__Set problem__.
Recast every line of the rows below as a numbered list, skipping blank lines and leaving the pictures out.

[Spatial reasoning rows]
_ _ _ _ _
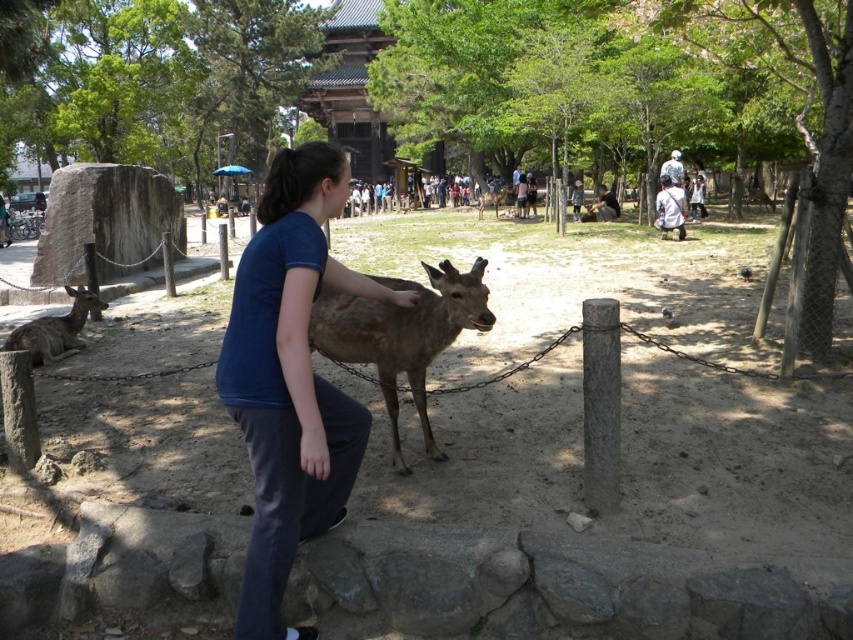
Can you confirm if blue cotton shirt at center is positioned to the left of brown matte deer at center?

Yes, blue cotton shirt at center is to the left of brown matte deer at center.

Based on the photo, who is shorter, blue cotton shirt at center or brown matte deer at center?

brown matte deer at center

Which is in front, point (325, 276) or point (503, 196)?

Point (325, 276) is in front.

The width and height of the screenshot is (853, 640). Find the location of `blue cotton shirt at center`. blue cotton shirt at center is located at coordinates (289, 378).

Consider the image. Can you confirm if blue cotton shirt at center is smaller than brown matte/deer at center?

Yes.

Does point (326, 147) lie in front of point (439, 282)?

That is True.

Between point (227, 385) and point (343, 300), which one is positioned behind?

Point (343, 300)

At what (x,y) coordinates should I click in order to perform the action: click on blue cotton shirt at center. Please return your answer as a coordinate pair (x, y). Looking at the image, I should click on (289, 378).

Between point (425, 316) and point (498, 189), which one is positioned in front?

Point (425, 316) is in front.

Between brown matte/deer at center and brown matte deer at center, which one is positioned higher?

brown matte deer at center

Is point (437, 269) positioned before point (503, 188)?

Yes, it is.

Locate an element on the screen. The image size is (853, 640). brown matte/deer at center is located at coordinates (401, 333).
_ _ _ _ _
__Response to this task__.
1. Can you confirm if blue cotton shirt at center is positioned to the left of brown matte deer at center?
2. Yes, blue cotton shirt at center is to the left of brown matte deer at center.
3. Based on the photo, who is shorter, blue cotton shirt at center or brown matte deer at center?
4. brown matte deer at center
5. Which is in front, point (325, 276) or point (503, 196)?
6. Point (325, 276) is in front.
7. The width and height of the screenshot is (853, 640). Find the location of `blue cotton shirt at center`. blue cotton shirt at center is located at coordinates (289, 378).
8. Consider the image. Can you confirm if blue cotton shirt at center is smaller than brown matte/deer at center?
9. Yes.
10. Does point (326, 147) lie in front of point (439, 282)?
11. That is True.
12. Between point (227, 385) and point (343, 300), which one is positioned behind?
13. Point (343, 300)
14. At what (x,y) coordinates should I click in order to perform the action: click on blue cotton shirt at center. Please return your answer as a coordinate pair (x, y). Looking at the image, I should click on (289, 378).
15. Between point (425, 316) and point (498, 189), which one is positioned in front?
16. Point (425, 316) is in front.
17. Between brown matte/deer at center and brown matte deer at center, which one is positioned higher?
18. brown matte deer at center
19. Is point (437, 269) positioned before point (503, 188)?
20. Yes, it is.
21. Locate an element on the screen. The image size is (853, 640). brown matte/deer at center is located at coordinates (401, 333).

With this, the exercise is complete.